◆ Task statement: Your task is to return the span of lines beginning at the one with "(403, 282) = (451, 365): none -> black teapot" and ending at the last line of the data, exactly as it stands.

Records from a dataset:
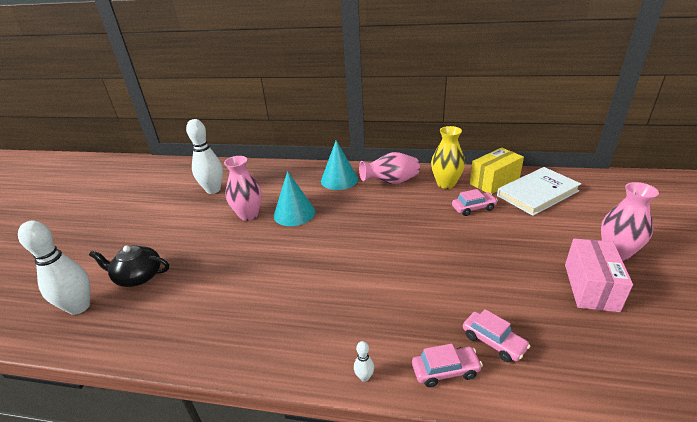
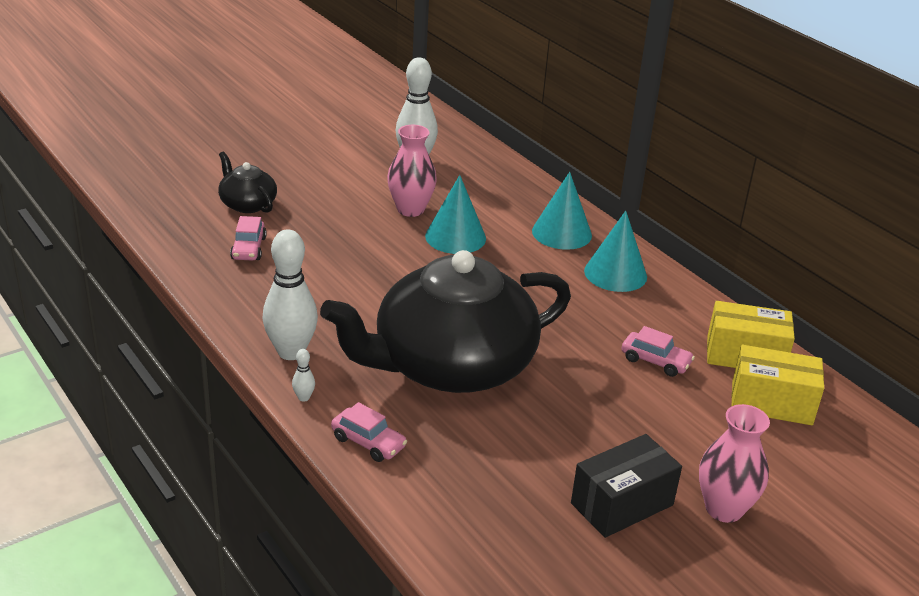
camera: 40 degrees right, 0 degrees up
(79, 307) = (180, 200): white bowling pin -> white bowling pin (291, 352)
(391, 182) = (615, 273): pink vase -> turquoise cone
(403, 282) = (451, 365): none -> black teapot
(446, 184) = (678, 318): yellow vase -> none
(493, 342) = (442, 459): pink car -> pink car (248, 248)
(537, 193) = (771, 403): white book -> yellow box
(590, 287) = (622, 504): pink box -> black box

◆ Written reply:
(403, 282) = (451, 365): none -> black teapot
(446, 184) = (678, 318): yellow vase -> none
(493, 342) = (442, 459): pink car -> pink car (248, 248)
(537, 193) = (771, 403): white book -> yellow box
(590, 287) = (622, 504): pink box -> black box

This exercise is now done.